**WORK TO DO**: Give back every line of the records below unchanged, omitting the pictures.

**EXTRACTED RECORDS**:
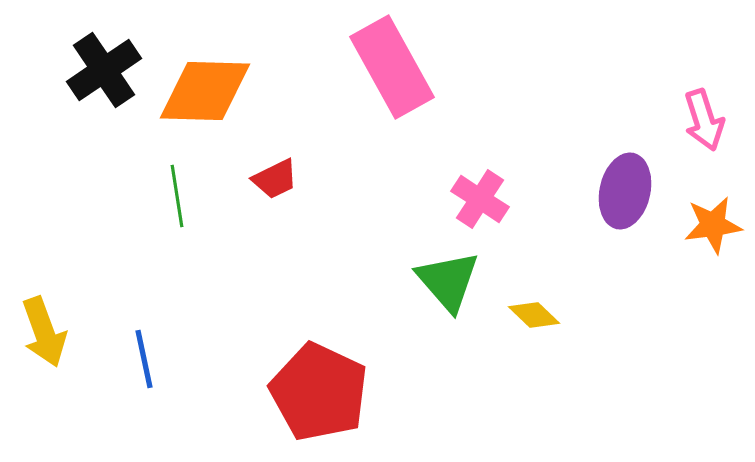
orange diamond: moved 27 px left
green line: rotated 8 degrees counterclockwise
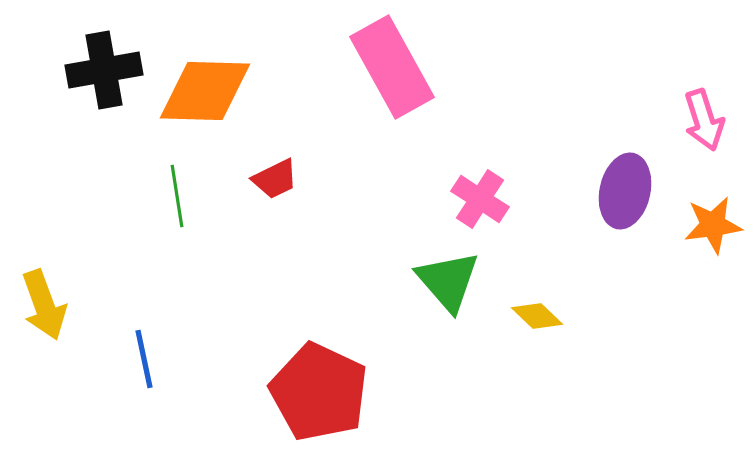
black cross: rotated 24 degrees clockwise
yellow diamond: moved 3 px right, 1 px down
yellow arrow: moved 27 px up
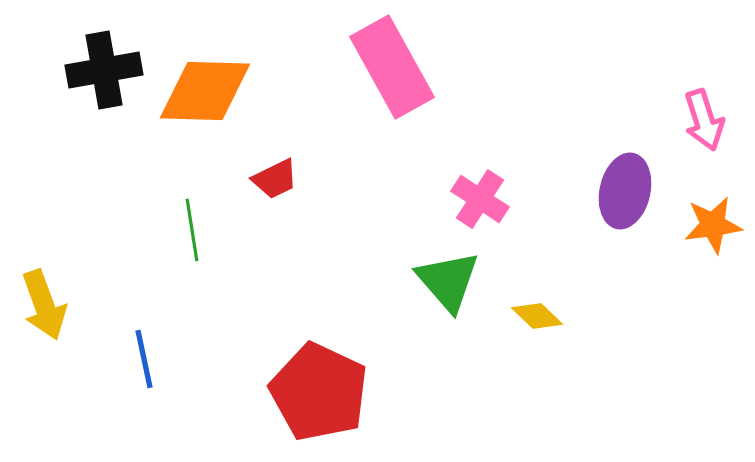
green line: moved 15 px right, 34 px down
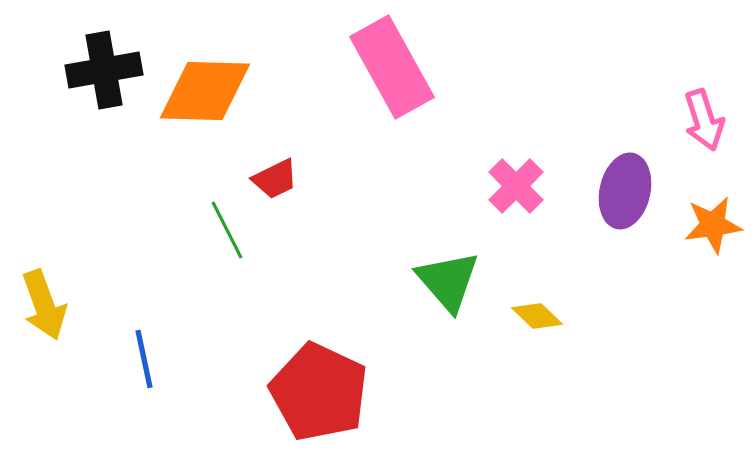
pink cross: moved 36 px right, 13 px up; rotated 12 degrees clockwise
green line: moved 35 px right; rotated 18 degrees counterclockwise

**ANSWER TO THIS TASK**:
orange diamond: moved 27 px left
green line: rotated 8 degrees counterclockwise
black cross: rotated 24 degrees clockwise
yellow diamond: moved 3 px right, 1 px down
yellow arrow: moved 27 px up
green line: moved 15 px right, 34 px down
pink cross: moved 36 px right, 13 px up; rotated 12 degrees clockwise
green line: moved 35 px right; rotated 18 degrees counterclockwise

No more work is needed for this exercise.